[Assignment]
Reproduce the data exactly.

[Material for this exercise]
------------------------------------------------

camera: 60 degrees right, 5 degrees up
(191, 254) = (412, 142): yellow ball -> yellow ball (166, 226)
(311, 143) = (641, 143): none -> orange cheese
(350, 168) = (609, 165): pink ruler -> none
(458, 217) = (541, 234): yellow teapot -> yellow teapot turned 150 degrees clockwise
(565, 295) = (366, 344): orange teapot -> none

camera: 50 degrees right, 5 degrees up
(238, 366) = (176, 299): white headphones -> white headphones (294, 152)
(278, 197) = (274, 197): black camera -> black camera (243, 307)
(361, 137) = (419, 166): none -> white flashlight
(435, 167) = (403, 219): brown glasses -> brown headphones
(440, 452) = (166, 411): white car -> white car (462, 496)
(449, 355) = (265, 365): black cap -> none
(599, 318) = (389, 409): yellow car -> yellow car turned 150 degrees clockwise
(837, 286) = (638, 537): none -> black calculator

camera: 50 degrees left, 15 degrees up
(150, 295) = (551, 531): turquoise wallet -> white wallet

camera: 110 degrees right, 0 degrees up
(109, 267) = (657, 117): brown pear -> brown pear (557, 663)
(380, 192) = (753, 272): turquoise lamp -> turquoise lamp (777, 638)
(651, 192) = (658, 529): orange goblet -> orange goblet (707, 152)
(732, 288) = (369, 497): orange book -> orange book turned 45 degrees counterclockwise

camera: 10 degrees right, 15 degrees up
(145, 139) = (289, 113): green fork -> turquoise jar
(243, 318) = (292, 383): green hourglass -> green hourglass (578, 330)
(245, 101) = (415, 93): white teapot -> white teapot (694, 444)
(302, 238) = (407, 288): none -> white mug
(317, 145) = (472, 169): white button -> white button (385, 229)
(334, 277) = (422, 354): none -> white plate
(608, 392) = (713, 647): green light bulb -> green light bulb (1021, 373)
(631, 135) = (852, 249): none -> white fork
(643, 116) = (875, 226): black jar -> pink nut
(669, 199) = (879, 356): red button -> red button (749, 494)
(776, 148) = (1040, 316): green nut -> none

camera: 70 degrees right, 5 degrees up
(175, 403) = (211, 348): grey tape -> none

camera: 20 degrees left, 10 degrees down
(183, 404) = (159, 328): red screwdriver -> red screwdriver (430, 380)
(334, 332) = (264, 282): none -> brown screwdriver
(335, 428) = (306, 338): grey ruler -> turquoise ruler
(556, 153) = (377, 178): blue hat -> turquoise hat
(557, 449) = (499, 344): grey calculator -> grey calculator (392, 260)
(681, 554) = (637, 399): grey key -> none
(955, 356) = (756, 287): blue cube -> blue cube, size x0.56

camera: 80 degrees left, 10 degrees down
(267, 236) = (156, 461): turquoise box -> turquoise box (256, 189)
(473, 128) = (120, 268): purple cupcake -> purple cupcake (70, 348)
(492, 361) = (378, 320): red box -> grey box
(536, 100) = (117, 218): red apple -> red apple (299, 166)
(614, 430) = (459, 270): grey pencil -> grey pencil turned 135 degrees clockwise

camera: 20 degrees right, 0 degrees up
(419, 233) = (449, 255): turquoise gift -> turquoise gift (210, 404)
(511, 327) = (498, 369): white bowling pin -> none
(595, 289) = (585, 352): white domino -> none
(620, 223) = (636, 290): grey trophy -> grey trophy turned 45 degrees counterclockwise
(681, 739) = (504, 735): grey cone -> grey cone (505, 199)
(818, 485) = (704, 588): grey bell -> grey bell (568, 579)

------------------------------------------------

[Exercise solution]
camera: 60 degrees right, 5 degrees up
(191, 254) = (412, 142): yellow ball -> yellow ball (166, 226)
(311, 143) = (641, 143): none -> orange cheese
(350, 168) = (609, 165): pink ruler -> none
(458, 217) = (541, 234): yellow teapot -> yellow teapot turned 150 degrees clockwise
(565, 295) = (366, 344): orange teapot -> none

camera: 50 degrees right, 5 degrees up
(238, 366) = (176, 299): white headphones -> white headphones (294, 152)
(278, 197) = (274, 197): black camera -> black camera (243, 307)
(361, 137) = (419, 166): none -> white flashlight
(435, 167) = (403, 219): brown glasses -> brown headphones
(440, 452) = (166, 411): white car -> white car (462, 496)
(449, 355) = (265, 365): black cap -> none
(599, 318) = (389, 409): yellow car -> yellow car turned 150 degrees clockwise
(837, 286) = (638, 537): none -> black calculator

camera: 50 degrees left, 15 degrees up
(150, 295) = (551, 531): turquoise wallet -> white wallet

camera: 110 degrees right, 0 degrees up
(109, 267) = (657, 117): brown pear -> brown pear (557, 663)
(380, 192) = (753, 272): turquoise lamp -> turquoise lamp (777, 638)
(651, 192) = (658, 529): orange goblet -> orange goblet (707, 152)
(732, 288) = (369, 497): orange book -> orange book turned 45 degrees counterclockwise

camera: 10 degrees right, 15 degrees up
(145, 139) = (289, 113): green fork -> turquoise jar
(243, 318) = (292, 383): green hourglass -> green hourglass (578, 330)
(245, 101) = (415, 93): white teapot -> white teapot (694, 444)
(302, 238) = (407, 288): none -> white mug
(317, 145) = (472, 169): white button -> white button (385, 229)
(334, 277) = (422, 354): none -> white plate
(608, 392) = (713, 647): green light bulb -> green light bulb (1021, 373)
(631, 135) = (852, 249): none -> white fork
(643, 116) = (875, 226): black jar -> pink nut
(669, 199) = (879, 356): red button -> red button (749, 494)
(776, 148) = (1040, 316): green nut -> none

camera: 70 degrees right, 5 degrees up
(175, 403) = (211, 348): grey tape -> none

camera: 20 degrees left, 10 degrees down
(183, 404) = (159, 328): red screwdriver -> red screwdriver (430, 380)
(334, 332) = (264, 282): none -> brown screwdriver
(335, 428) = (306, 338): grey ruler -> turquoise ruler
(556, 153) = (377, 178): blue hat -> turquoise hat
(557, 449) = (499, 344): grey calculator -> grey calculator (392, 260)
(681, 554) = (637, 399): grey key -> none
(955, 356) = (756, 287): blue cube -> blue cube, size x0.56

camera: 80 degrees left, 10 degrees down
(267, 236) = (156, 461): turquoise box -> turquoise box (256, 189)
(473, 128) = (120, 268): purple cupcake -> purple cupcake (70, 348)
(492, 361) = (378, 320): red box -> grey box
(536, 100) = (117, 218): red apple -> red apple (299, 166)
(614, 430) = (459, 270): grey pencil -> grey pencil turned 135 degrees clockwise

camera: 20 degrees right, 0 degrees up
(419, 233) = (449, 255): turquoise gift -> turquoise gift (210, 404)
(511, 327) = (498, 369): white bowling pin -> none
(595, 289) = (585, 352): white domino -> none
(620, 223) = (636, 290): grey trophy -> grey trophy turned 45 degrees counterclockwise
(681, 739) = (504, 735): grey cone -> grey cone (505, 199)
(818, 485) = (704, 588): grey bell -> grey bell (568, 579)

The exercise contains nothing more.